** Opening Data for this exercise block **

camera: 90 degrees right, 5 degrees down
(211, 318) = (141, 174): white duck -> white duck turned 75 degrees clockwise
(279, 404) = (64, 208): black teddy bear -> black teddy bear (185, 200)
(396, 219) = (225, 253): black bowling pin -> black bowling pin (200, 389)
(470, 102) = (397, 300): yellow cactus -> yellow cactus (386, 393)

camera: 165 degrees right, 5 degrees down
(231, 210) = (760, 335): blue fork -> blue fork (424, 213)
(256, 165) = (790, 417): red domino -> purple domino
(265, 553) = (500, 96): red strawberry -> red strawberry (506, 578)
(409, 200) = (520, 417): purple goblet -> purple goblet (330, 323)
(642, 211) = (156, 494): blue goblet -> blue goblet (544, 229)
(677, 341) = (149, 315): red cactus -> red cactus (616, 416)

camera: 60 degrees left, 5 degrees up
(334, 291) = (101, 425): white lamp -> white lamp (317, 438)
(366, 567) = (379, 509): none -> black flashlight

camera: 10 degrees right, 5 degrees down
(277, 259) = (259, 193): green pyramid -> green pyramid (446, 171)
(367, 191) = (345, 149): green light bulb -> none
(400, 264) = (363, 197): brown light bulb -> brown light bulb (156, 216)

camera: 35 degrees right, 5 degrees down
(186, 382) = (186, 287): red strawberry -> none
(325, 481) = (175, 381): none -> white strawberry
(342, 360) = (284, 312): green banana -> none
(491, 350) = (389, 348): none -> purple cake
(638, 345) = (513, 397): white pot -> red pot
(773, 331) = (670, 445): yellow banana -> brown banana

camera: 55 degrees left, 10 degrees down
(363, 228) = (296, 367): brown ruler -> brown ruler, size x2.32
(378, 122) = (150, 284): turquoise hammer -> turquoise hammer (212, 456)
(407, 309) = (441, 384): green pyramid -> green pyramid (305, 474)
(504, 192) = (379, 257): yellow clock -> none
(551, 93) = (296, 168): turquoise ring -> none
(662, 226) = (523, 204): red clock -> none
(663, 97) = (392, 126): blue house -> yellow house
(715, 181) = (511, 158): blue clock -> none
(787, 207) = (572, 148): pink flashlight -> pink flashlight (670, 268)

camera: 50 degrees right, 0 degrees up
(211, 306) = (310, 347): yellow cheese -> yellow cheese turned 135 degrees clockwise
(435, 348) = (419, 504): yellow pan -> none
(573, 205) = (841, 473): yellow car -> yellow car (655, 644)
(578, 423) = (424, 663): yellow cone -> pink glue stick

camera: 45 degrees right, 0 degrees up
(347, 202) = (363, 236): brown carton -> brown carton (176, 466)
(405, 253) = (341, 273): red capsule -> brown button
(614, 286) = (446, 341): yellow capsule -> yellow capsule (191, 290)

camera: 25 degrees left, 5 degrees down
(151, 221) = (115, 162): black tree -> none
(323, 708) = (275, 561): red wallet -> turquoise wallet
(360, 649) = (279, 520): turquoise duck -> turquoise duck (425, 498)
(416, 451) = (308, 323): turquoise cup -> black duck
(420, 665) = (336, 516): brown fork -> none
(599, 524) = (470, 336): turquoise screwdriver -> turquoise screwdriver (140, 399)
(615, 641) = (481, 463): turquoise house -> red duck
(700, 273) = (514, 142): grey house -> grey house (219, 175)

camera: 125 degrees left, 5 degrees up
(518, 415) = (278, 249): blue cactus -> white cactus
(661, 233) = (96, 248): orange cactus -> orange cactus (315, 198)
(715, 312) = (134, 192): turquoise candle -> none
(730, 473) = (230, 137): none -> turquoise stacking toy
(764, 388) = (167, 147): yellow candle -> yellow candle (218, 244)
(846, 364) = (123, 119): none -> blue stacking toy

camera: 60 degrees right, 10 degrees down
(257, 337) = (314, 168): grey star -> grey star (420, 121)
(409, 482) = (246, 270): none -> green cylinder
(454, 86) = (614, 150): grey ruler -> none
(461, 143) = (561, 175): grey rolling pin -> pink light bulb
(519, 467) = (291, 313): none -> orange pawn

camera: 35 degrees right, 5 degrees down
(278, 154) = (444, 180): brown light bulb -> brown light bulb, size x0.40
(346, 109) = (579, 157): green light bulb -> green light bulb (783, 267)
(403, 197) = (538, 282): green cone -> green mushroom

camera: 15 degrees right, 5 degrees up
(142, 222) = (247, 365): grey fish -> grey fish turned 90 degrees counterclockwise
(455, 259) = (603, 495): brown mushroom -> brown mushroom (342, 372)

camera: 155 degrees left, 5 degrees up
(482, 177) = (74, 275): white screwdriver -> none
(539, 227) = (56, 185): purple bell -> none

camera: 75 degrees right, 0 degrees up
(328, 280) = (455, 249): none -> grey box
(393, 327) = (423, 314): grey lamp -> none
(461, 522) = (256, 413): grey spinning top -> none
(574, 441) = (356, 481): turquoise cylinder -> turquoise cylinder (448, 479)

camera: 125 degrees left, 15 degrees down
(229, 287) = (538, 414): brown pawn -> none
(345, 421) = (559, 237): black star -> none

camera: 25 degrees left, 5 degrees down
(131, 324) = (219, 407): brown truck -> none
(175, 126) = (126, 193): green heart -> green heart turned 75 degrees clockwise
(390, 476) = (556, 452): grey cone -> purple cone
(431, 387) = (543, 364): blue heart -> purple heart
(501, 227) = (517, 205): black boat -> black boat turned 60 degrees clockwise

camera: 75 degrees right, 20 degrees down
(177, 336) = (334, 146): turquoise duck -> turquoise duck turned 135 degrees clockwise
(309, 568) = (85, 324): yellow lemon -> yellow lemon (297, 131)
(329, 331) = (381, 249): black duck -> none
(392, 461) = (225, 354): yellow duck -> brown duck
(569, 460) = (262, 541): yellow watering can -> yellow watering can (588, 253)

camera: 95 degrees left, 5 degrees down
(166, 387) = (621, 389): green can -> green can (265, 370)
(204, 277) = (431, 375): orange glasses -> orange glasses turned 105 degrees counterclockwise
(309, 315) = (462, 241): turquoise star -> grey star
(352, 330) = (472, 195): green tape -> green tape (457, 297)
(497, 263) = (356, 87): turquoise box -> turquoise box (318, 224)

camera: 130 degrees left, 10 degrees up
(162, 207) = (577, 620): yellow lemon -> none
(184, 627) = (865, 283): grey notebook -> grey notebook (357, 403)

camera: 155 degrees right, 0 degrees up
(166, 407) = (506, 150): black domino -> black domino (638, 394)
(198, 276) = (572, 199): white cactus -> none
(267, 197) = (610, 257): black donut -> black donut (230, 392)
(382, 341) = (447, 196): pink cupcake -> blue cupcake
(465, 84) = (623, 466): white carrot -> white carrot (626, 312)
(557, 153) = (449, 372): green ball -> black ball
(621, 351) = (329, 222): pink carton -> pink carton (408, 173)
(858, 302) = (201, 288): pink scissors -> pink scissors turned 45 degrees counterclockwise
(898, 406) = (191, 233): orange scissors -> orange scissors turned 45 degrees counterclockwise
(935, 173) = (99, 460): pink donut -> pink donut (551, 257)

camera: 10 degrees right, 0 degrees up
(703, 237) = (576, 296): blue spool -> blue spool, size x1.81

** Closing Data for this exercise block **

Copy out each line of the data that has the word "stacking" in it.

(730, 473) = (230, 137): none -> turquoise stacking toy
(846, 364) = (123, 119): none -> blue stacking toy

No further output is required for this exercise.